INSTRUCTIONS TO FOLLOW:
Count the lines of the listing that contain the string "time", treating uppercase and lowercase as different, and reply with the number alone.

DATA TO PROCESS:
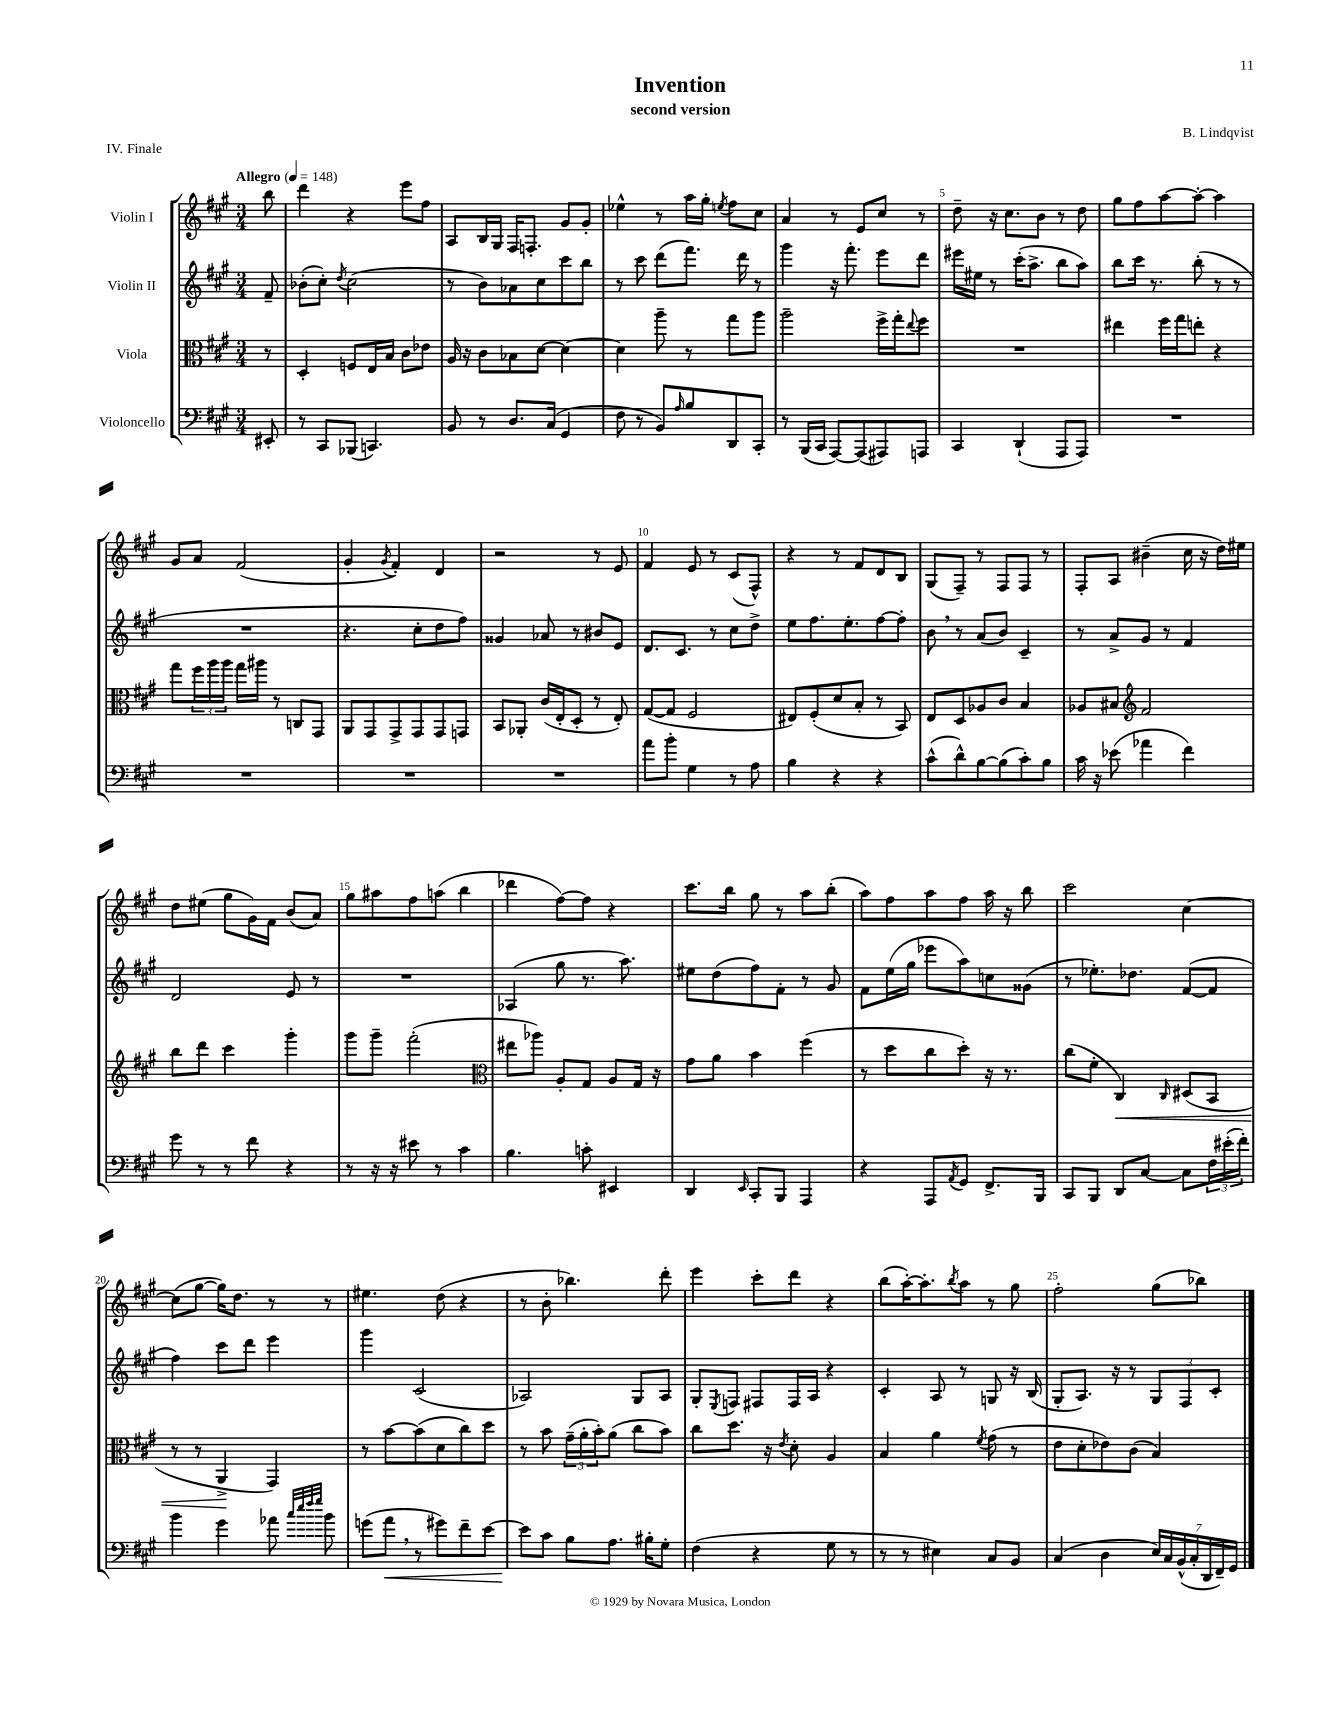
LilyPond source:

\header { title = "Invention" composer = "B. Lindqvist" subtitle = "second version" piece = "IV. Finale" }
<<
\new StaffGroup <<
\new Staff = "s0" \with { instrumentName = "Violin I" } {
    \clef treble \key a \major \numericTimeSignature \time 3/4 \partial 8 \tempo "Allegro" 4 = 148
    b''8 |
    d'''4 r4 e'''8 fis''8 |
    a8 b16 gis16 fis16 f8.-. gis'8 gis'8-. |
    ees''4-^ r8 a''16 gis''16-. \acciaccatura { e''8 } fis''8 cis''8 |
    a'4 r8 e'8 cis''8 r8 |
    d''8-- r16 cis''8. b'8 r8 d''8 |
    gis''8 fis''8 a''8~ a''8~-. a''4 |
    gis'8 a'8 fis'2( |
    gis'4-. \acciaccatura { gis'8 } fis'4-.) d'4 |
    r2 r8 e'8 |
    fis'4 e'8 r8 cis'8( fis8-^) |
    r4 r8 fis'8 d'8 b8 |
    gis8( fis8--) r8 fis8 fis8 r8 |
    fis8-. a8 bis'4--( cis''16 r16 d''16) eis''16 |
    d''8 eis''8( gis''8 gis'16) fis'16 b'8( a'8) |
    gis''8 ais''8 fis''8 a''8( b''4 |
    des'''4 fis''8~) fis''8 r4 |
    cis'''8. b''16 gis''8 r8 a''8 b''8-.( |
    a''8) fis''8 a''8 fis''8 a''16 r16 b''8 |
    cis'''2 cis''4~ |
    cis''8( gis''8~ gis''16) d''8. r8 r8 |
    eis''4. d''8( r4 |
    r8 b'8-. bes''4.) d'''8-. |
    e'''4 cis'''8-. d'''8 r4 |
    b''8( a''16~-.) a''8.-. \acciaccatura { b''8 } a''8 r8 gis''8 |
    fis''2-. gis''8( bes''8) \bar "|." |
}
\new Staff = "s1" \with { instrumentName = "Violin II" } {
    \clef treble \key a \major \numericTimeSignature \time 3/4 \partial 8
    fis'8-- |
    bes'8-.( cis''8-.) \acciaccatura { d''8 } cis''2( |
    r8 b'8) aes'8 cis''8 cis'''8 b''8 |
    r8 cis'''8 d'''8( fis'''8.) d'''16 r8 |
    gis'''4 r16 fis'''8.-. e'''8 d'''8 |
    eis'''16 eis''16 r8 cis'''16-.( a''8.-> b''8 a''8) |
    b''8 cis'''16 r8. b''8-.( r8 r8 |
    R2. |
    r4. cis''8-. d''8 fis''8) |
    gisis'4 aes'8 r8 bis'8 e'8 |
    d'8. cis'8. r8 cis''8 d''8-> |
    e''8 fis''8. e''8.-. fis''8~ fis''8-. |
    b'8 \breathe r8 a'8( b'8) cis'4-- |
    r8 a'8-> gis'8 r8 fis'4 |
    d'2 e'8 r8 |
    R2. |
    aes4( gis''8 r8. a''8.) |
    eis''8 d''8( fis''8) fis'8-. r8 gis'8 |
    fis'8 e''16( gis''16 ees'''8 a''8) c''8 gisis'8( |
    r8 ees''8.-.) des''8. fis'8~( fis'8 |
    fis''4) cis'''8 d'''8 e'''4 |
    gis'''4 cis'2( |
    aes2) gis8 aes8 |
    gis8-. \acciaccatura { e8 } f8 fis8 fis16 a16 r4 |
    cis'4-. a8 r8 g8 r16 b16( |
    gis8-. a8.) r16 r8 \tuplet 3/2 { gis8 fis8 cis'8-. } \bar "|." |
}
\new Staff = "s2" \with { instrumentName = "Viola" } {
    \clef alto \key a \major \numericTimeSignature \time 3/4 \partial 8
    r8 |
    d4-. f8 e16 b16 cis'8 ees'8 |
    a16 r16 cis'8 bes8 d'8~ d'4~ |
    d'4 a''8-- r8 gis''8 a''8 |
    a''2-- fis''16-> gis''16-. \appoggiatura { e''8 } fis''8 |
    R2. |
    eis''4 fis''16 gis''16 e''8-. r4 |
    gis''8 \tuplet 3/2 { fis''16 a''16 a''16 } gis''16 ais''16 r8 c8 gis,8 |
    a,8 gis,8 gis,8-> gis,8 gis,8 g,8 |
    b,8 aes,8-. cis'16( e16-. d8-. r8 e8-.) |
    gis8~( gis8 fis2 |
    eis8) fis8-.( d'8 b8-. r8 b,8) |
    e8 d8 aes8 cis'8 b4 |
    aes8 bis8 \clef treble fis'2 |
    b''8 d'''8 cis'''4 gis'''4-. |
    gis'''8 gis'''8-- fis'''2-.( |
    \clef alto eis''8 aes''8) a8-. gis8 a8 gis16 r16 |
    gis'8 a'8 b'4 fis''4( |
    r8 d''8 cis''8 d''8-.) r16 r8. |
    cis''8( fis'8-. cis4\<) \grace { cis16 } dis8( b,8 |
    r8 r8 a,4->\! gis,4) |
    r8 b'8~ b'8( d'8 cis''8) d''8 |
    r8 b'8 \tuplet 3/2 { gis'16--( a'16-. b'16-.) } a'8( cis''8 b'8) |
    cis''8 d''8. r16 \acciaccatura { e'8 } d'8-. a4 |
    b4 a'4 \acciaccatura { fis'8 } gis'8( r8 |
    e'8 d'8-. ees'8) cis'8( b4) \bar "|." |
}
\new Staff = "s3" \with { instrumentName = "Violoncello" } {
    \clef bass \key a \major \numericTimeSignature \time 3/4 \partial 8
    eis,8-. |
    r8 cis,8 bes,,8( c,4.) |
    b,8 r8 d8. cis16( gis,4 |
    fis8 r8 b,8) \grace { a16 } b8 d,8 cis,8-. |
    r8 b,,16( cis,16 a,,8~) a,,8( ais,,8) a,,8 |
    cis,4 d,4-!( a,,8 a,,8) |
    R2. |
    R2. |
    R2. |
    R2. |
    a'8 b'8-. gis4 r8 a8 |
    b4 r4 r4 |
    cis'8-^( d'8-^) b8~ b8( cis'8-.) b8 |
    cis'16 r16 ees'8( aes'4 fis'4) |
    gis'8 r8 r8 fis'8 r4 |
    r8 r16 r16 eis'8 r8 cis'4 |
    b4. c'8-. eis,4 |
    d,4 \grace { e,16 } cis,8-. b,,8 a,,4 |
    r4 a,,8 \acciaccatura { a,8 } gis,8 fis,8.-> b,,16 |
    cis,8 b,,8 d,8 cis8~ cis8 \tuplet 3/2 { fis16 eis'16-.( fis'16-.) } |
    b'4 gis'4 aes'8 \grace { cis''32 e''32 fis''32 gis''32 } b'8 |
    g'8( a'8\< \breathe r8 gis'8) fis'8-- e'8~ |
    e'8\! cis'8 b8 a8. bis16-. gis8-. |
    fis4( r4 gis8 r8 |
    r8 r8 eis4) cis8 b,8 |
    cis4( d4 \tuplet 7/4 { e16) cis16 b,16-^( cis16-. d,16 fis,16--) gis,16 } \bar "|." |
}
>>
>>
\layout { \context { \Score \override BarNumber.break-visibility = ##(#f #t #t) barNumberVisibility = #(every-nth-bar-number-visible 5) } }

COMPLETED EXERCISE:
4